### Work instruction
Reproduce the listing below character for character; drop every image.

### Given data

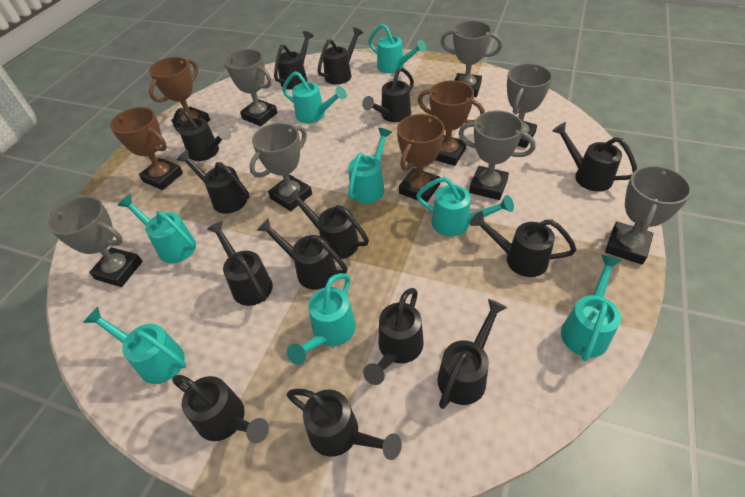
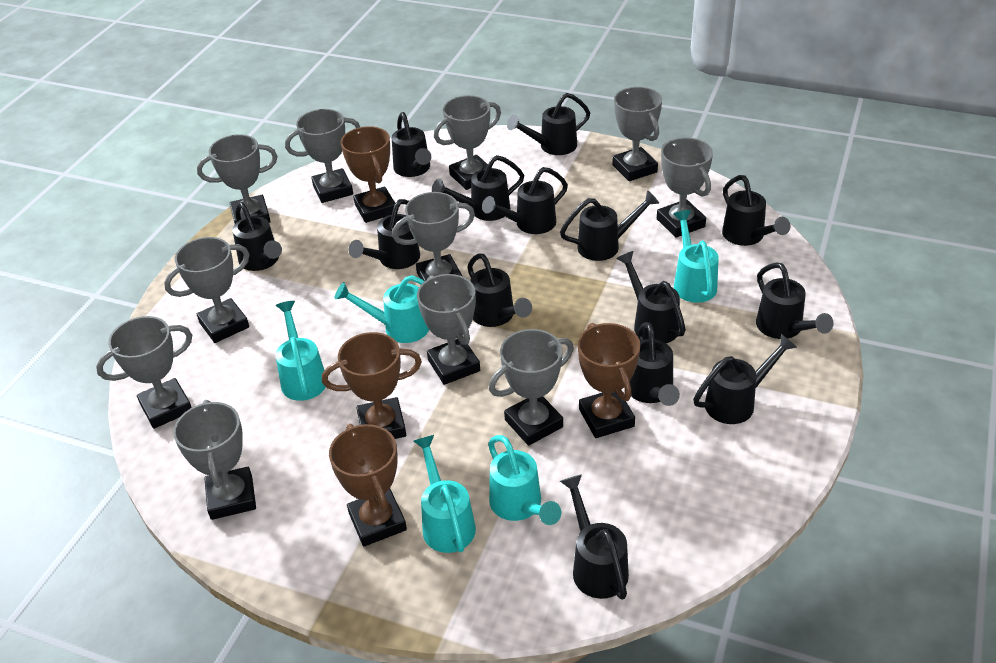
grey trophy: 7 -> 11
turquoise watering can: 8 -> 5

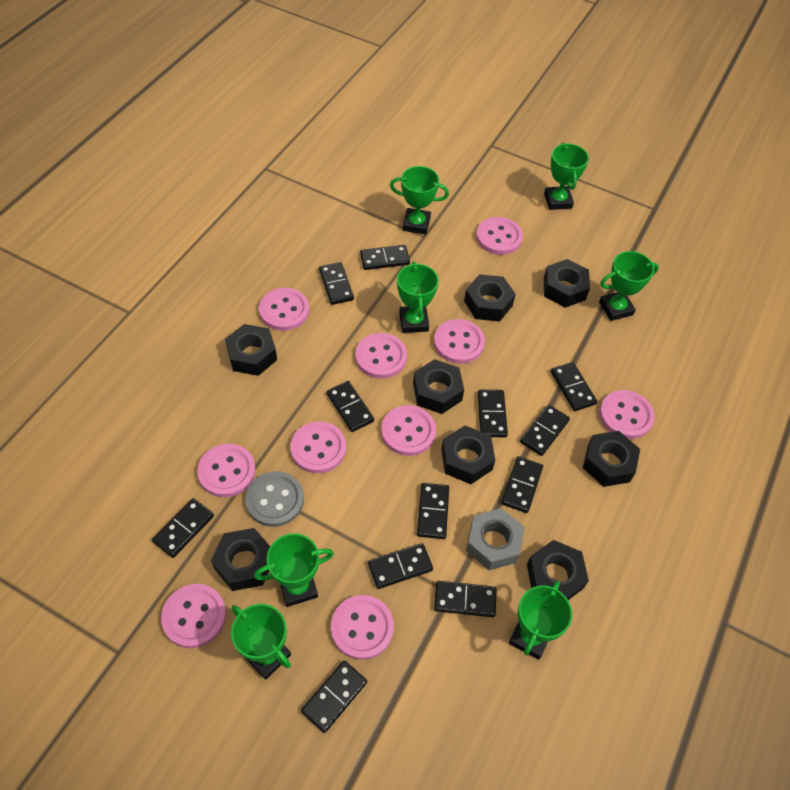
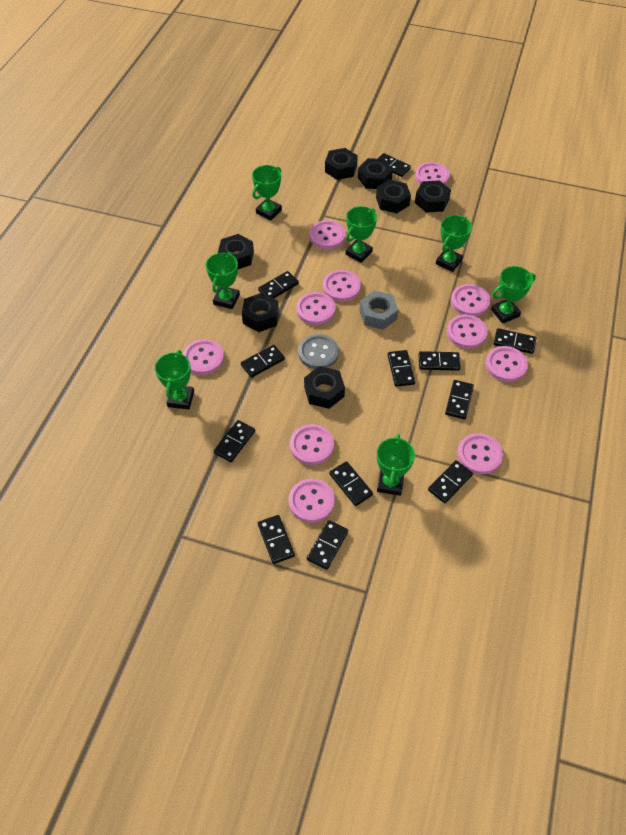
black nut: 8 -> 7
pink button: 10 -> 11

### Response box
grey trophy: 7 -> 11
turquoise watering can: 8 -> 5

black nut: 8 -> 7
pink button: 10 -> 11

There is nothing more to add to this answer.